Could you retype the lines below, starting at the line holding "building: [109,224,192,295] ->" and stopping at the line holding "building: none -> [477,280,600,405]", inclusive? Copy them exactly and drop the images.

(Material supplied)

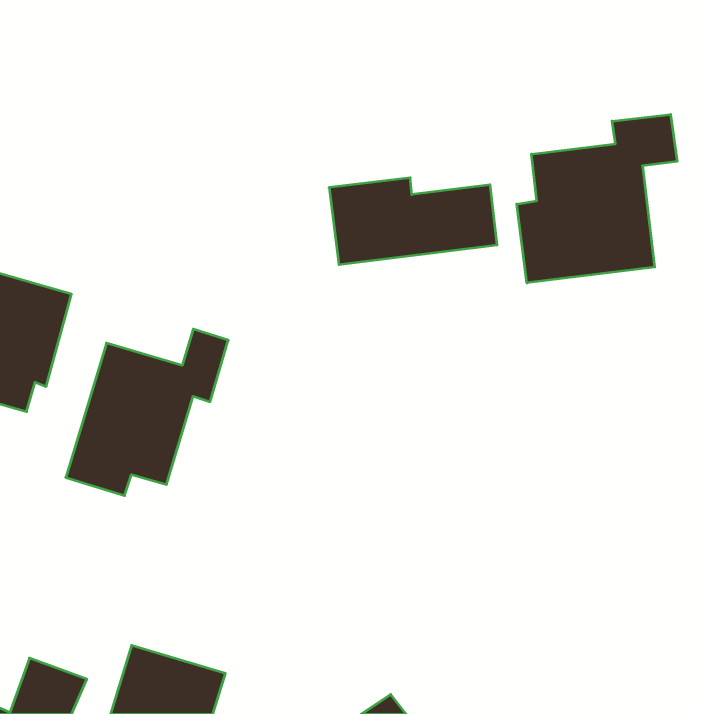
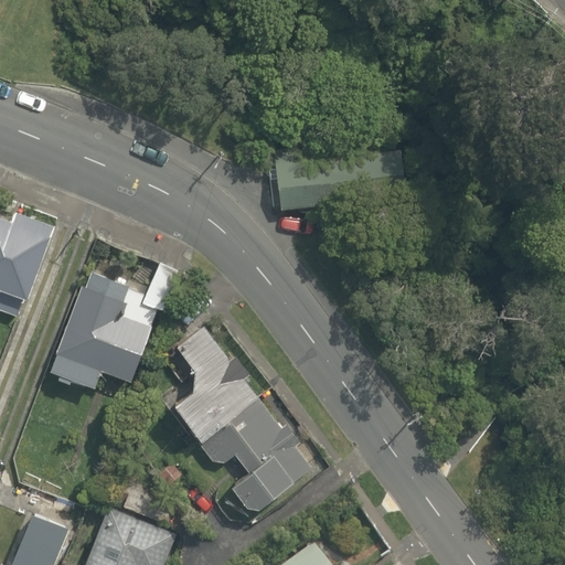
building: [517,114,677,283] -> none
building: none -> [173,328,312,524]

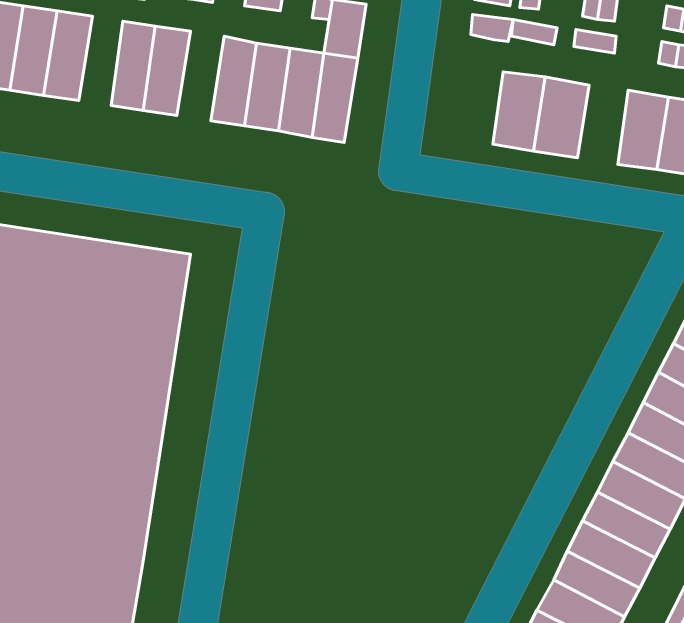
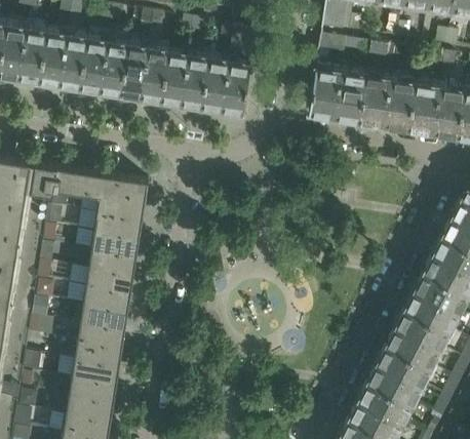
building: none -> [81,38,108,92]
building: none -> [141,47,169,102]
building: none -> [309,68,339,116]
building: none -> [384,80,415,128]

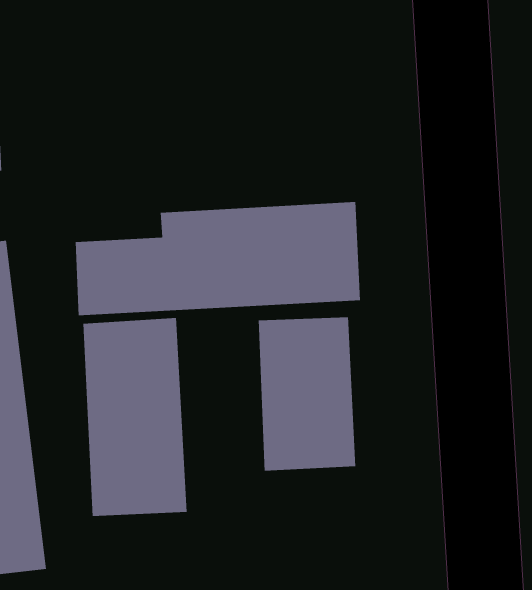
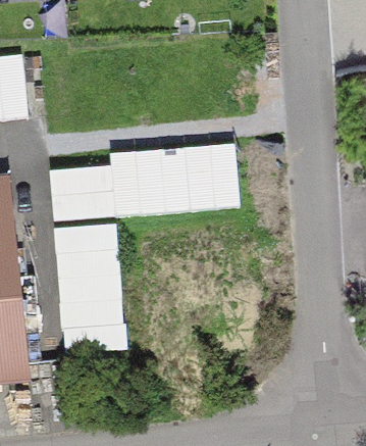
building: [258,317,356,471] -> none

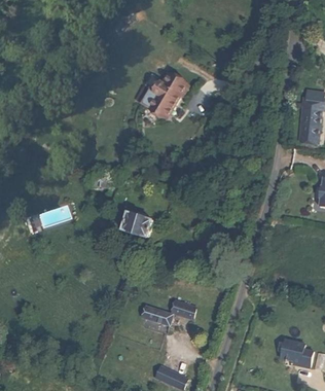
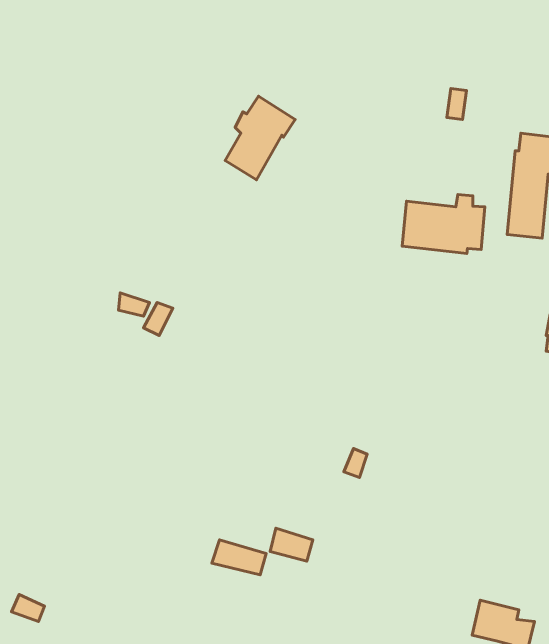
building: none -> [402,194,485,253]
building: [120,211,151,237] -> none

(End Material supplied)
(Material supplied)

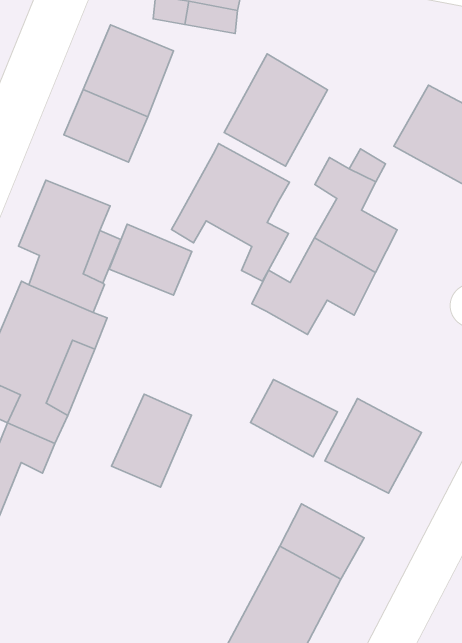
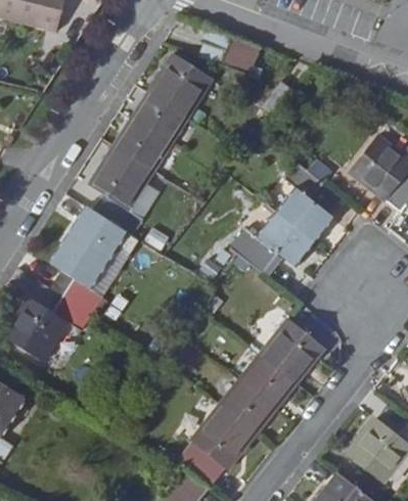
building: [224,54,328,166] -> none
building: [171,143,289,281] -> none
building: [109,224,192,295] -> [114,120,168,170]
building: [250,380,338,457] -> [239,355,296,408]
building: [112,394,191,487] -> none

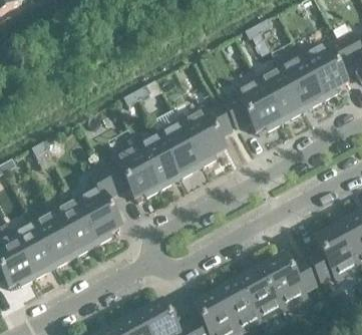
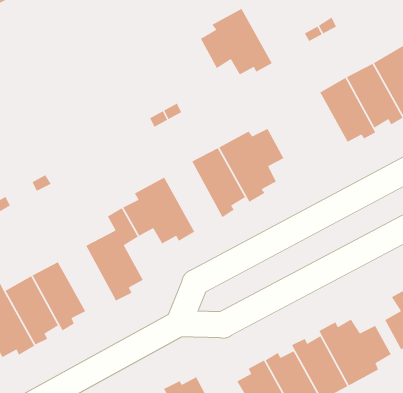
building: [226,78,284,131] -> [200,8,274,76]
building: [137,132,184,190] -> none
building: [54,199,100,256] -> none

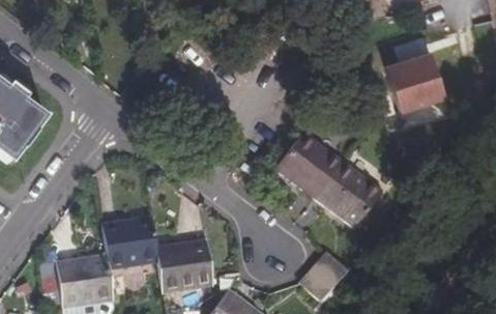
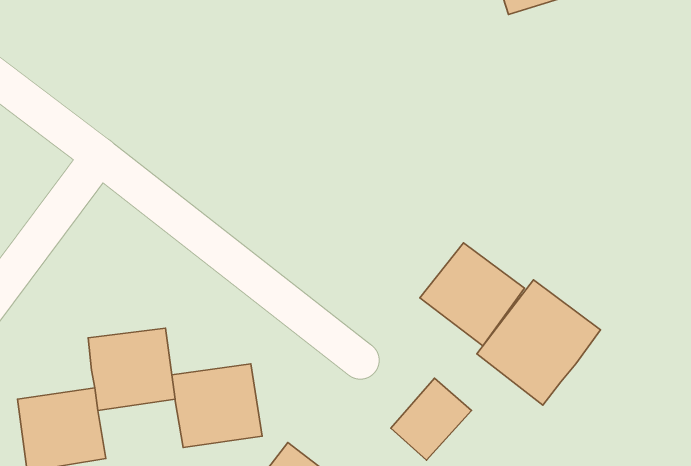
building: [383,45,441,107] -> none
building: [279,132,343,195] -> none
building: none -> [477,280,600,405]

(End Material supplied)
(Material supplied)

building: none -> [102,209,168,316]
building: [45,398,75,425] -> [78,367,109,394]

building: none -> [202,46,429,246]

(End Material supplied)

■ Task answer:
building: [109,224,192,295] -> [114,120,168,170]
building: [250,380,338,457] -> [239,355,296,408]
building: [112,394,191,487] -> none

building: [226,78,284,131] -> [200,8,274,76]
building: [137,132,184,190] -> none
building: [54,199,100,256] -> none

building: [383,45,441,107] -> none
building: [279,132,343,195] -> none
building: none -> [477,280,600,405]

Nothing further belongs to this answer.